[Start of section]

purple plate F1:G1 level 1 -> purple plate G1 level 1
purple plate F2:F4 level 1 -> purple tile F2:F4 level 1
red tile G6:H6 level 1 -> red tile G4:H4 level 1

[End of section]
[Start of section]

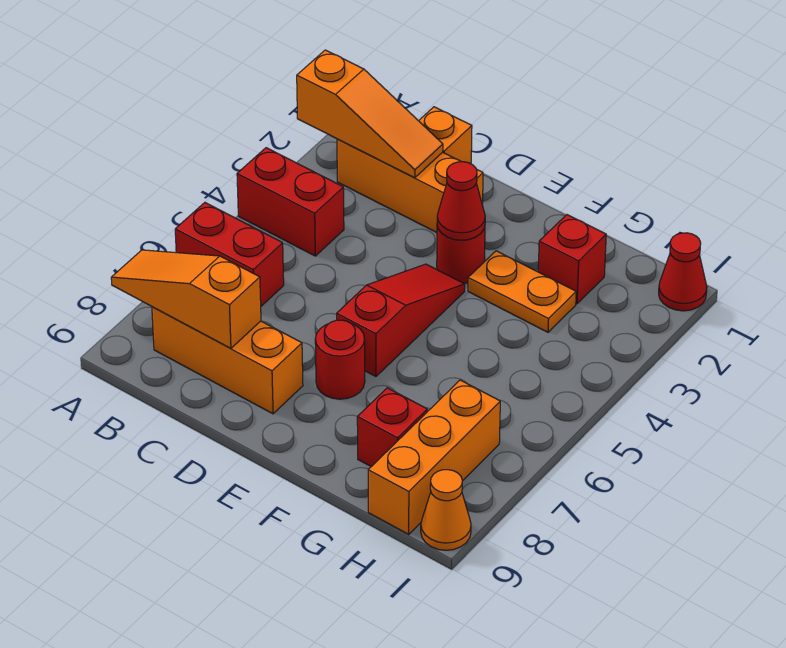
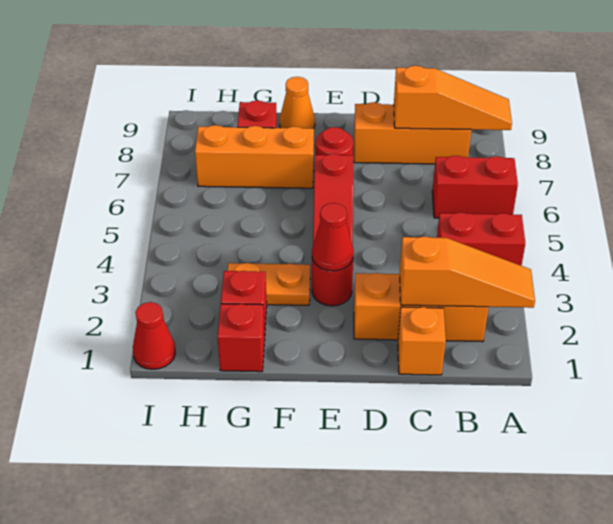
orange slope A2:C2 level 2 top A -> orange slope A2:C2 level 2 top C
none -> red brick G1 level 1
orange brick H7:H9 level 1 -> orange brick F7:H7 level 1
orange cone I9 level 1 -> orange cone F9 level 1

[End of section]

Of the lines above, retype only those from the line containing "purple plate F1:G1" through the line containing "red tile G6:H6", including both, exactly.

purple plate F1:G1 level 1 -> purple plate G1 level 1
purple plate F2:F4 level 1 -> purple tile F2:F4 level 1
red tile G6:H6 level 1 -> red tile G4:H4 level 1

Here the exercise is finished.